What is needed — From the line containing "R5: 1k (N13, VCC) -> 15k (N13, VCC)" to the final line of the entries, every line is to be reproduced exactly; no other line belongs in the output.

Supplied records —
++++++++
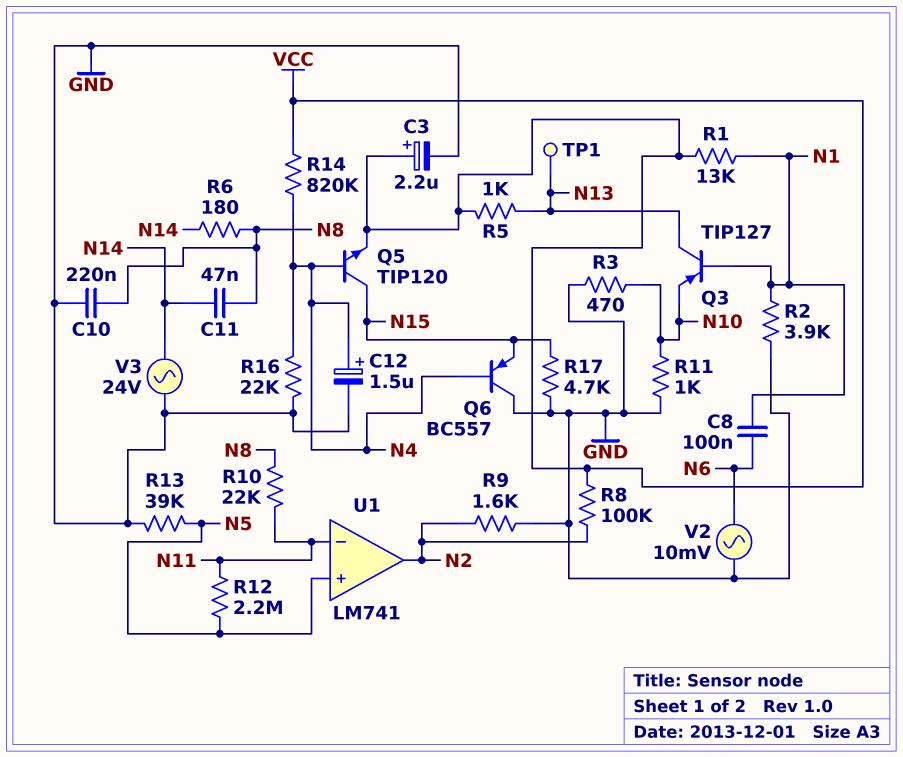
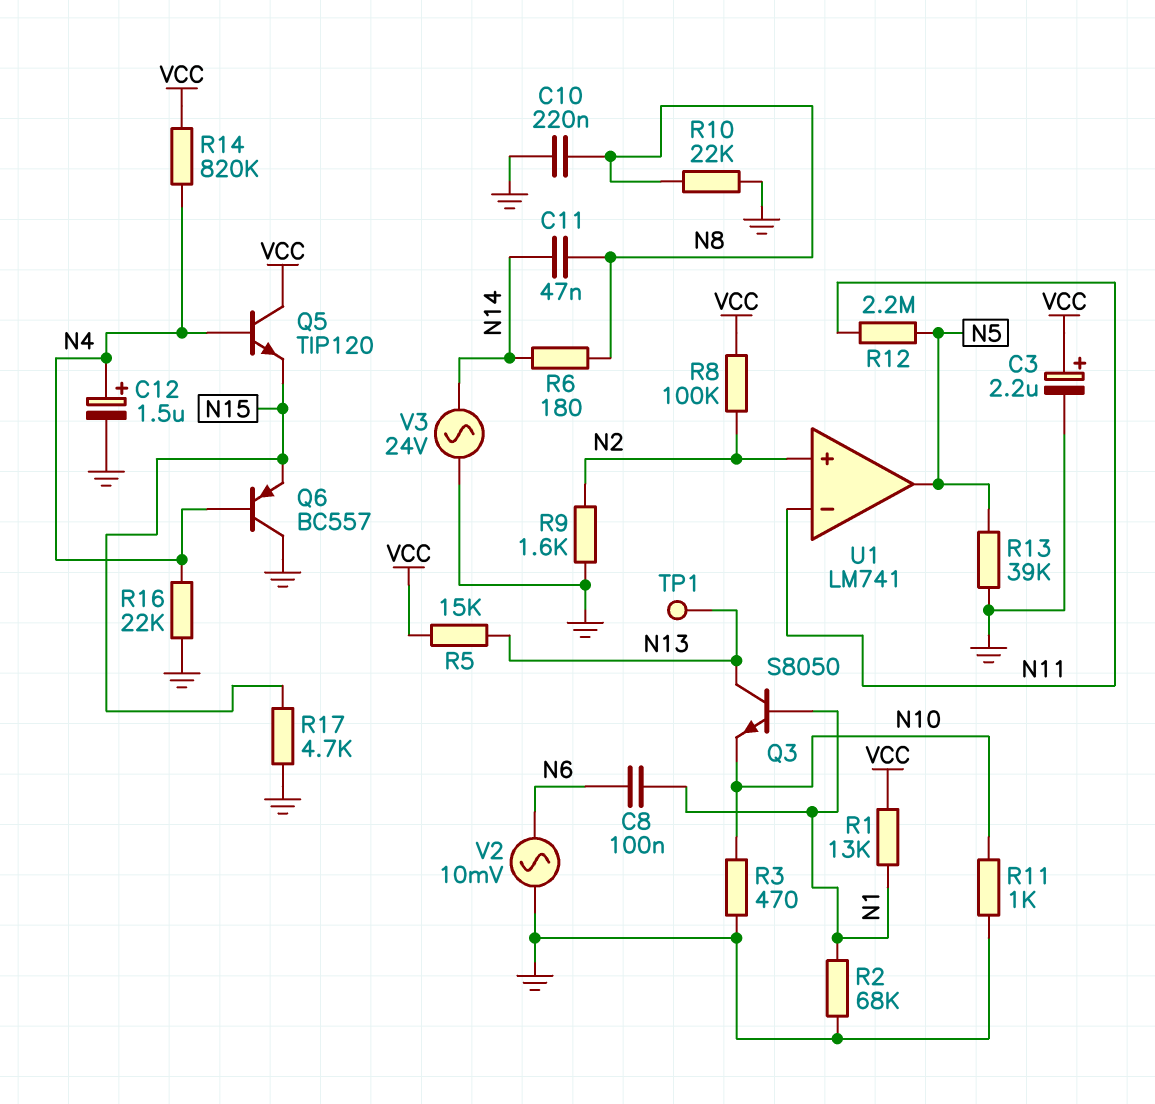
Q3: PNP TIP127 (B N1, C N13, E N10) -> NPN S8050 (B N1, C N13, E N10)
Q5: NPN TIP120 (B N4, C N15, E VCC) -> NPN TIP120 (B N4, C VCC, E N15)
R2: 3.9k (GND, N1) -> 68k (GND, N1)
R5: 1k (N13, VCC) -> 15k (N13, VCC)
R10: 22k (N8, N11) -> 22k (GND, N8)
U1 pin in+: N5 -> N2
U1 pin out: N2 -> N5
++++++++
Exercise answer —
R5: 1k (N13, VCC) -> 15k (N13, VCC)
R10: 22k (N8, N11) -> 22k (GND, N8)
U1 pin in+: N5 -> N2
U1 pin out: N2 -> N5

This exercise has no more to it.